=== WHAT YOU HAVE TO DO ===
In your reply, reproduce the lines from the first one below to the line containing "SW9: none -> button (+12V, SEL1)", inclusive, exactly as they stand.

=== RECORDS FOR THIS EXERCISE ===
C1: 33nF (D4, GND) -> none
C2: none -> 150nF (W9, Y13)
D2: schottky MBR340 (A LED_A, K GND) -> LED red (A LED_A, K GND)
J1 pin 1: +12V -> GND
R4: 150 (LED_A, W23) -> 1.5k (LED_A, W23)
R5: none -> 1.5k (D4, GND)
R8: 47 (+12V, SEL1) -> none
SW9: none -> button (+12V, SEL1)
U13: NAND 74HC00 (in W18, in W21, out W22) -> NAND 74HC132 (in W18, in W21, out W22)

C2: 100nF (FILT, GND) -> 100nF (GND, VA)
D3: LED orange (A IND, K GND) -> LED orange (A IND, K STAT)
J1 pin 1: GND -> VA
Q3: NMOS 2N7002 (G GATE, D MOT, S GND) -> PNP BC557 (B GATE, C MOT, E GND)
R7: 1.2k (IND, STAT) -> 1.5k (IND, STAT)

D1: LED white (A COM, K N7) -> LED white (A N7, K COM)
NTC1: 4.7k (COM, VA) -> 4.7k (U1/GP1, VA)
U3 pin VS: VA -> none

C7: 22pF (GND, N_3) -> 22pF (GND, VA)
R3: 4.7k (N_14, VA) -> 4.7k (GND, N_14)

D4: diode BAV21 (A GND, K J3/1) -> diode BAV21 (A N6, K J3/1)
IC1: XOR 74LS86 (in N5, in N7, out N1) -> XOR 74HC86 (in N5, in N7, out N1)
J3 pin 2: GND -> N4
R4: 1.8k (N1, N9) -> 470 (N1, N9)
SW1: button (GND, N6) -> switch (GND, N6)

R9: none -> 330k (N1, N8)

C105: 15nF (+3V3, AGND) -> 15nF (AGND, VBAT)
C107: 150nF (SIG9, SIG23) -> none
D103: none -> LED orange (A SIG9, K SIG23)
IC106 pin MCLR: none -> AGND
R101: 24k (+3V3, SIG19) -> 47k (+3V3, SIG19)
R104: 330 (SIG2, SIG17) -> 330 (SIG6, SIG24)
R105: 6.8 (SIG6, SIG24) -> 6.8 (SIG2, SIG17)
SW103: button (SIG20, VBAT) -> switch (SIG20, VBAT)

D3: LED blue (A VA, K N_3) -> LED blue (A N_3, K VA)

=== RESPONSE BELOW ===
C1: 33nF (D4, GND) -> none
C2: none -> 150nF (W9, Y13)
D2: schottky MBR340 (A LED_A, K GND) -> LED red (A LED_A, K GND)
J1 pin 1: +12V -> GND
R4: 150 (LED_A, W23) -> 1.5k (LED_A, W23)
R5: none -> 1.5k (D4, GND)
R8: 47 (+12V, SEL1) -> none
SW9: none -> button (+12V, SEL1)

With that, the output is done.